■ **WHAT YOU SHOULD DO**: Rewrite the listing below with every occurrence of "semicircle" renamed to "half-disc", leaving all other text unchanged.
--- RECORDED DATA ---
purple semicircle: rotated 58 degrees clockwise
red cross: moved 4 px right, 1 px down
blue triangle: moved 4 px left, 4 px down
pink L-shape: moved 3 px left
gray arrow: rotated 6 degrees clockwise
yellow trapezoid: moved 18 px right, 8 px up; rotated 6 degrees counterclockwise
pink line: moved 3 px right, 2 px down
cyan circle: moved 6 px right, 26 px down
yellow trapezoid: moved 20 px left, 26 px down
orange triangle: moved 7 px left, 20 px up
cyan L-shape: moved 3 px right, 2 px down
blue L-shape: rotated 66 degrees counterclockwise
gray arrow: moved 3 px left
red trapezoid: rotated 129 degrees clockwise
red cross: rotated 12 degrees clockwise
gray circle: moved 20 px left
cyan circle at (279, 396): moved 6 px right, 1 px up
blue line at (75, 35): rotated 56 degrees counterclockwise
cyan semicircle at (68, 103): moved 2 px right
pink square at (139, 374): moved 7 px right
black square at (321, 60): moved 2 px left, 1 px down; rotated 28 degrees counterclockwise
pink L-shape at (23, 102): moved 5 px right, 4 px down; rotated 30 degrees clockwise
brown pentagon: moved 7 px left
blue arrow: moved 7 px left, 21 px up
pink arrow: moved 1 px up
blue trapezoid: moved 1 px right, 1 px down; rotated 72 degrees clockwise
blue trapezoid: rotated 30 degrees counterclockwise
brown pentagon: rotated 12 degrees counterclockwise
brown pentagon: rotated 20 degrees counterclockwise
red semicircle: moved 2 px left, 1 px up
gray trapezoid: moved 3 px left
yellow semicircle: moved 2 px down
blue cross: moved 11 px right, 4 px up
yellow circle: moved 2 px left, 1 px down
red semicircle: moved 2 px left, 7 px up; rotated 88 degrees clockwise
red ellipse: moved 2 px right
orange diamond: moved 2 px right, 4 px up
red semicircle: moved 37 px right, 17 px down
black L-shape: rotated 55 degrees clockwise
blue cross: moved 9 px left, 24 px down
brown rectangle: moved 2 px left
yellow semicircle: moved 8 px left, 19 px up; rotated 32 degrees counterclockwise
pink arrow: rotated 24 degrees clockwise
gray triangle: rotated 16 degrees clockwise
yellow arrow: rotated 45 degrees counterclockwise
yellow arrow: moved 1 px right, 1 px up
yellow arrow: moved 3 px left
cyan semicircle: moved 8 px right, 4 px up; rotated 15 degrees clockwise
---
■ **WRITTEN ANSWER**:
purple half-disc: rotated 58 degrees clockwise
red cross: moved 4 px right, 1 px down
blue triangle: moved 4 px left, 4 px down
pink L-shape: moved 3 px left
gray arrow: rotated 6 degrees clockwise
yellow trapezoid: moved 18 px right, 8 px up; rotated 6 degrees counterclockwise
pink line: moved 3 px right, 2 px down
cyan circle: moved 6 px right, 26 px down
yellow trapezoid: moved 20 px left, 26 px down
orange triangle: moved 7 px left, 20 px up
cyan L-shape: moved 3 px right, 2 px down
blue L-shape: rotated 66 degrees counterclockwise
gray arrow: moved 3 px left
red trapezoid: rotated 129 degrees clockwise
red cross: rotated 12 degrees clockwise
gray circle: moved 20 px left
cyan circle at (279, 396): moved 6 px right, 1 px up
blue line at (75, 35): rotated 56 degrees counterclockwise
cyan half-disc at (68, 103): moved 2 px right
pink square at (139, 374): moved 7 px right
black square at (321, 60): moved 2 px left, 1 px down; rotated 28 degrees counterclockwise
pink L-shape at (23, 102): moved 5 px right, 4 px down; rotated 30 degrees clockwise
brown pentagon: moved 7 px left
blue arrow: moved 7 px left, 21 px up
pink arrow: moved 1 px up
blue trapezoid: moved 1 px right, 1 px down; rotated 72 degrees clockwise
blue trapezoid: rotated 30 degrees counterclockwise
brown pentagon: rotated 12 degrees counterclockwise
brown pentagon: rotated 20 degrees counterclockwise
red half-disc: moved 2 px left, 1 px up
gray trapezoid: moved 3 px left
yellow half-disc: moved 2 px down
blue cross: moved 11 px right, 4 px up
yellow circle: moved 2 px left, 1 px down
red half-disc: moved 2 px left, 7 px up; rotated 88 degrees clockwise
red ellipse: moved 2 px right
orange diamond: moved 2 px right, 4 px up
red half-disc: moved 37 px right, 17 px down
black L-shape: rotated 55 degrees clockwise
blue cross: moved 9 px left, 24 px down
brown rectangle: moved 2 px left
yellow half-disc: moved 8 px left, 19 px up; rotated 32 degrees counterclockwise
pink arrow: rotated 24 degrees clockwise
gray triangle: rotated 16 degrees clockwise
yellow arrow: rotated 45 degrees counterclockwise
yellow arrow: moved 1 px right, 1 px up
yellow arrow: moved 3 px left
cyan half-disc: moved 8 px right, 4 px up; rotated 15 degrees clockwise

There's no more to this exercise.